Top of Records supplied
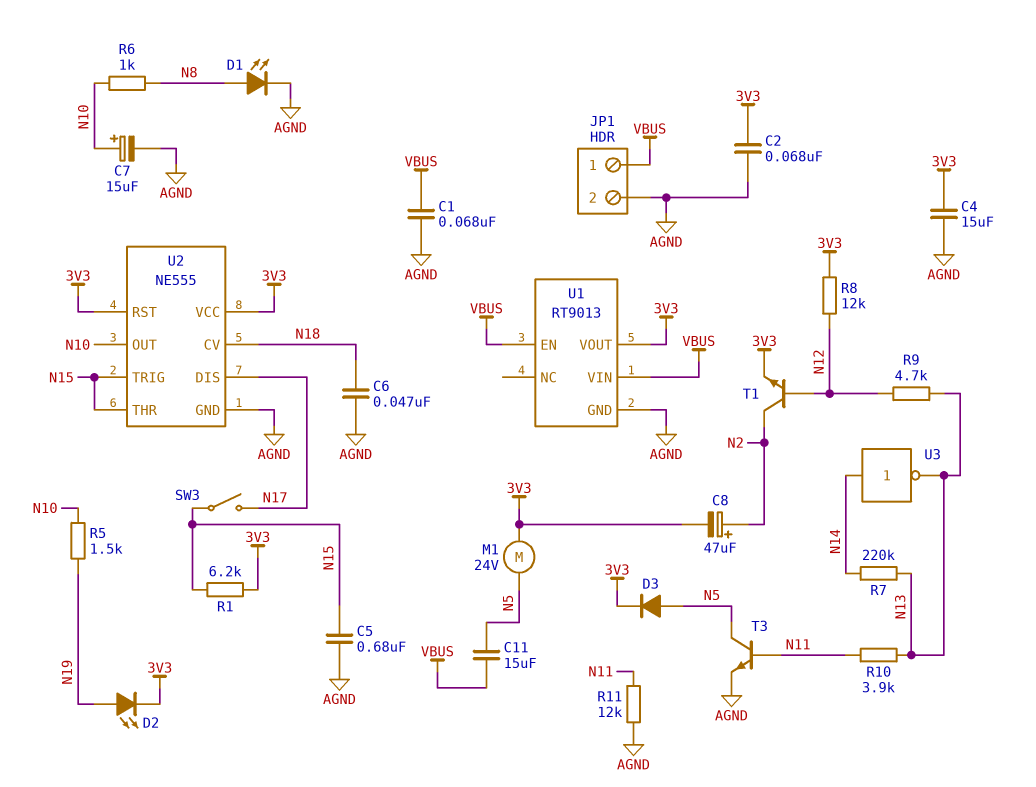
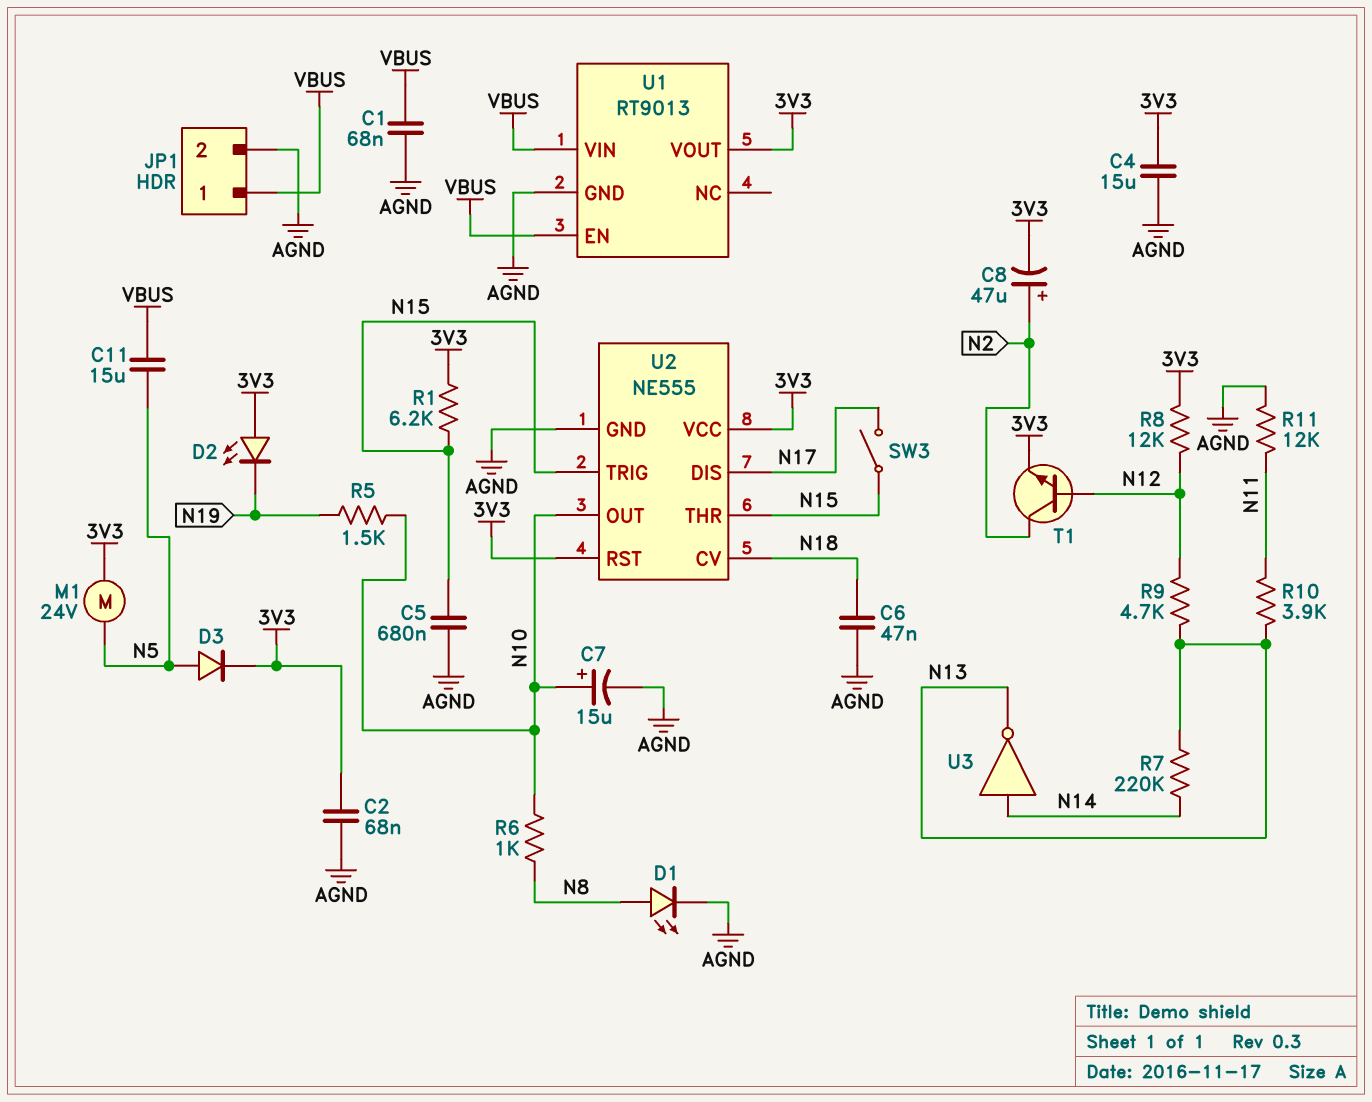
D2: LED (A N19, K 3V3) -> LED (A 3V3, K N19)
T3: NPN (B N11, C N5, E AGND) -> none

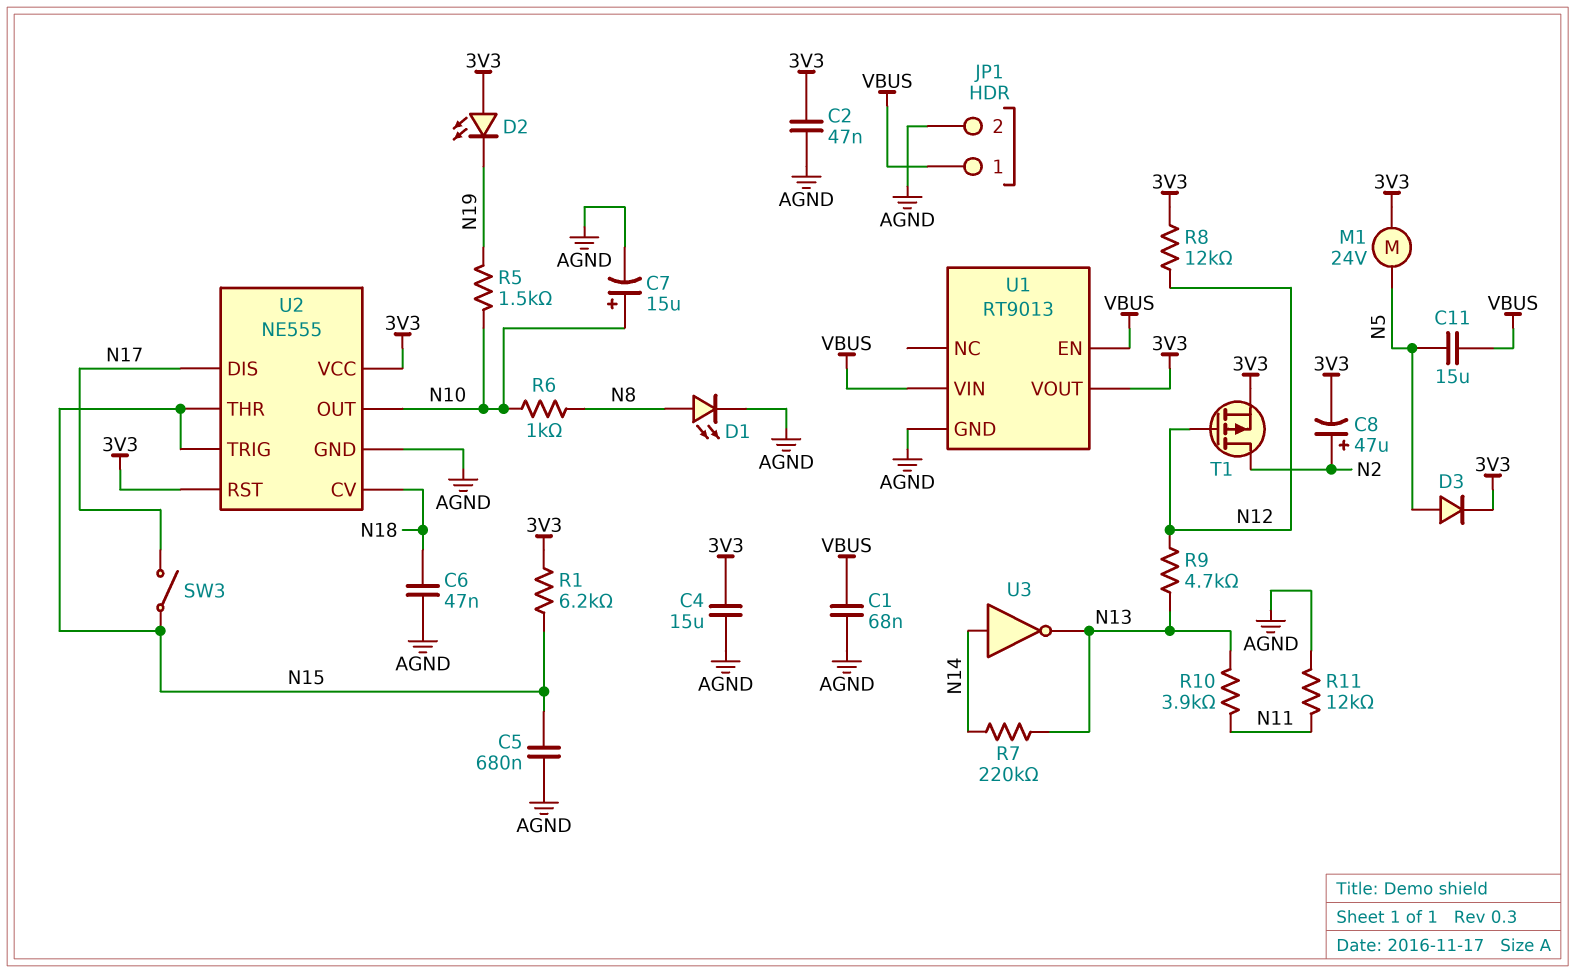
C2: 68nF (3V3, AGND) -> 47nF (3V3, AGND)
T1: NPN (B N12, C N2, E 3V3) -> PMOS (G N12, D N2, S 3V3)

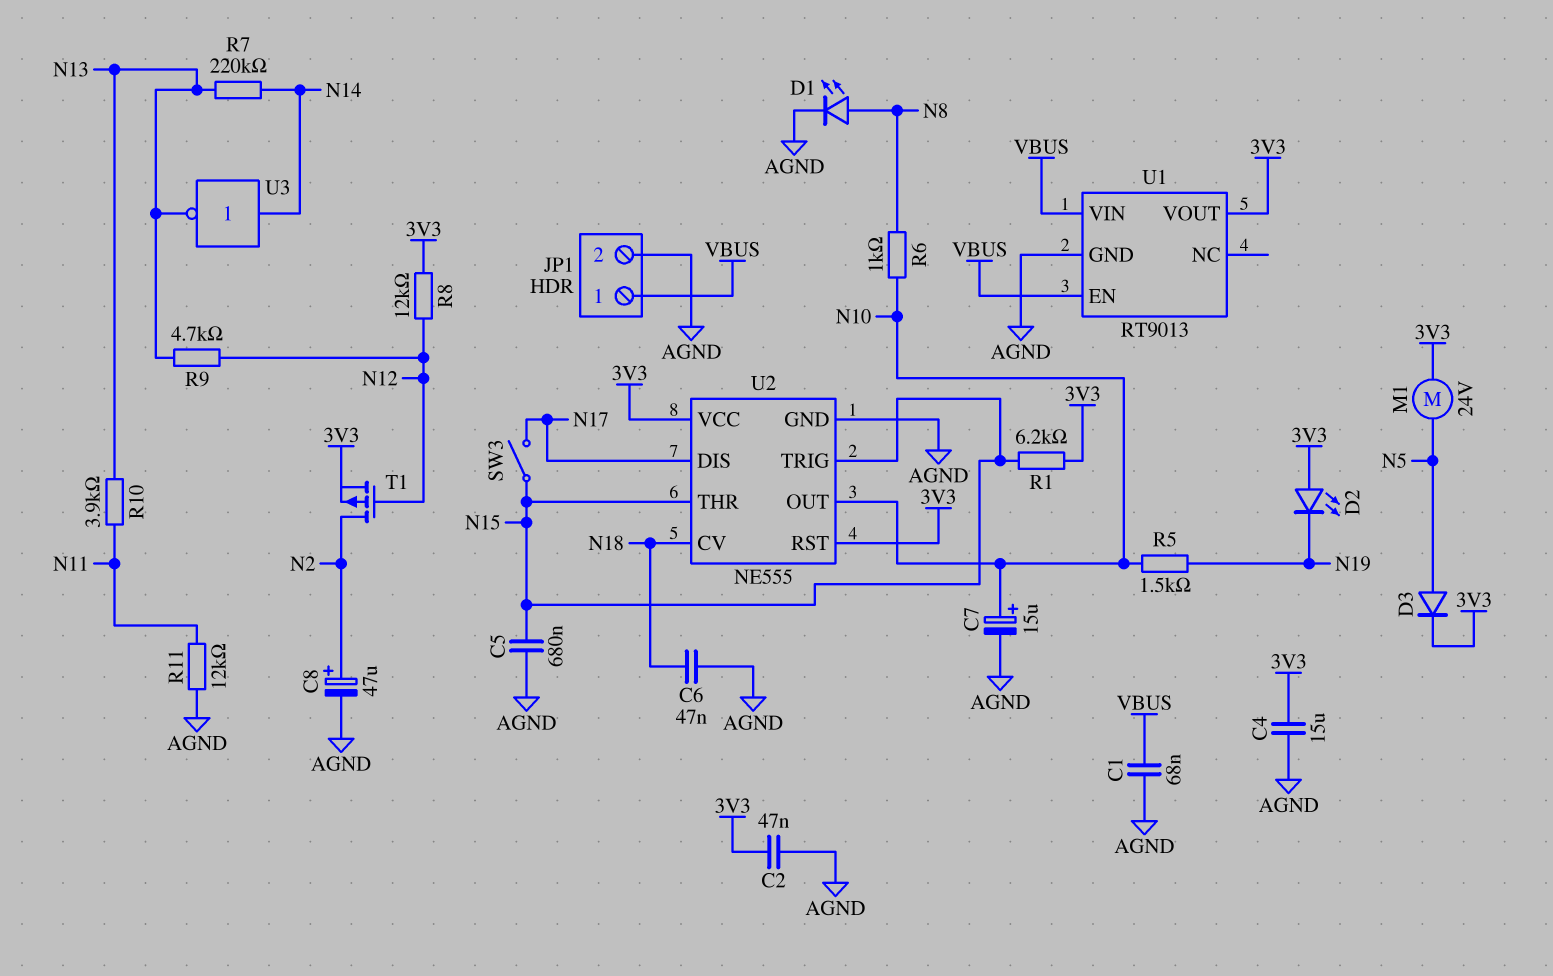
C8: 47uF (plus N2, minus 3V3) -> 47uF (plus N2, minus AGND)
C11: 15uF (N5, VBUS) -> none

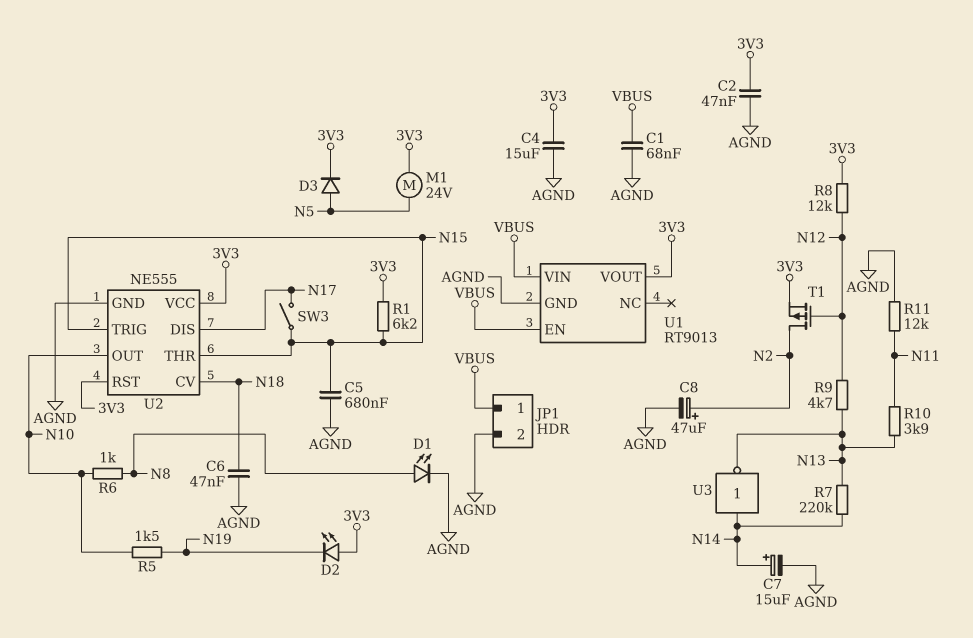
C7: 15uF (plus N10, minus AGND) -> 15uF (plus N14, minus AGND)

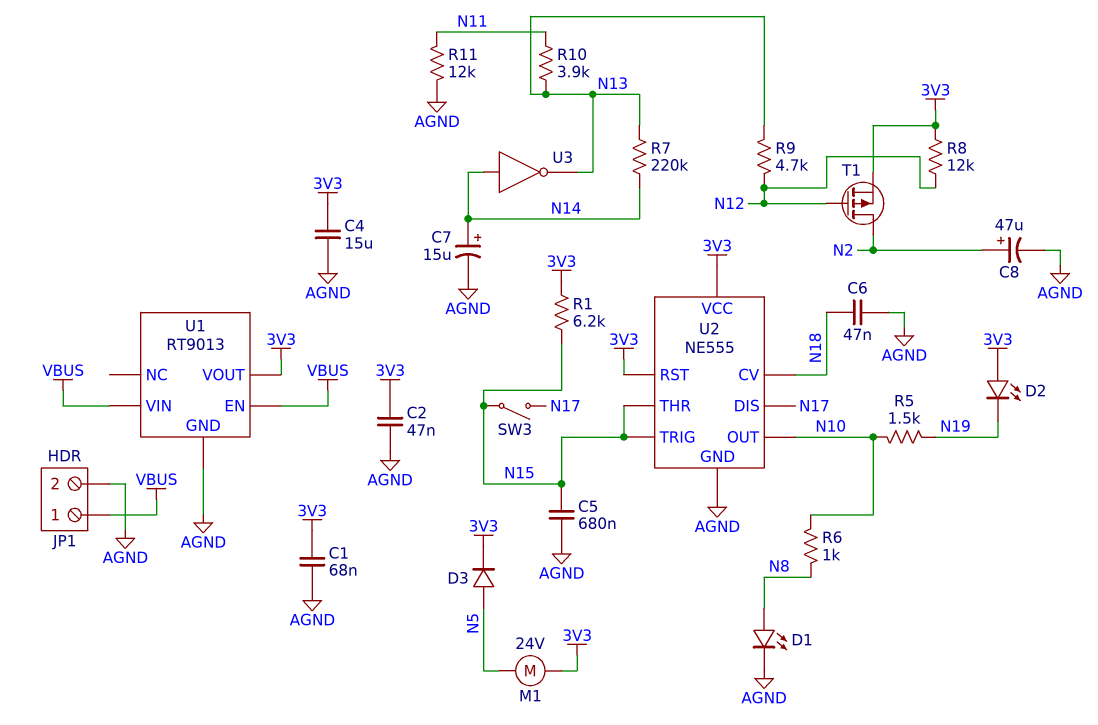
C1: 68nF (AGND, VBUS) -> 68nF (3V3, AGND)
Bottom of Records supplied
◆ **Directions for this task**:
In your copy, please omit the pictures and print every line of the records exactly.

◆ **Your solution**:
D2: LED (A N19, K 3V3) -> LED (A 3V3, K N19)
T3: NPN (B N11, C N5, E AGND) -> none

C2: 68nF (3V3, AGND) -> 47nF (3V3, AGND)
T1: NPN (B N12, C N2, E 3V3) -> PMOS (G N12, D N2, S 3V3)

C8: 47uF (plus N2, minus 3V3) -> 47uF (plus N2, minus AGND)
C11: 15uF (N5, VBUS) -> none

C7: 15uF (plus N10, minus AGND) -> 15uF (plus N14, minus AGND)

C1: 68nF (AGND, VBUS) -> 68nF (3V3, AGND)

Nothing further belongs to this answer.